Identify all lines in the data containing the string "bear". Copy them out.

* * * *

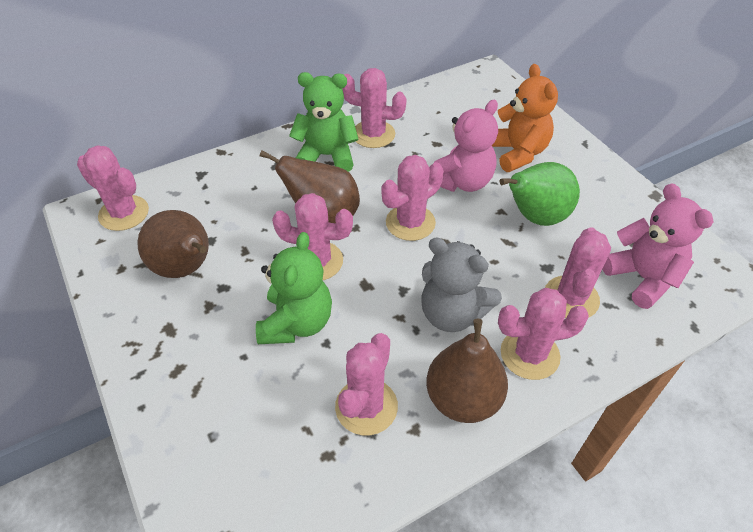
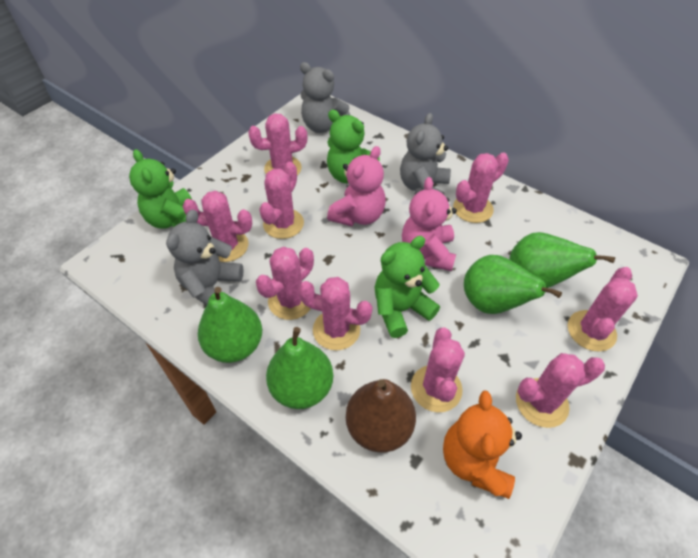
brown pear: 3 -> 1
green pear: 1 -> 4
green teddy bear: 2 -> 3
grey teddy bear: 1 -> 3
pink cactus: 7 -> 9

* * * *

■ Solution for this task ■
green teddy bear: 2 -> 3
grey teddy bear: 1 -> 3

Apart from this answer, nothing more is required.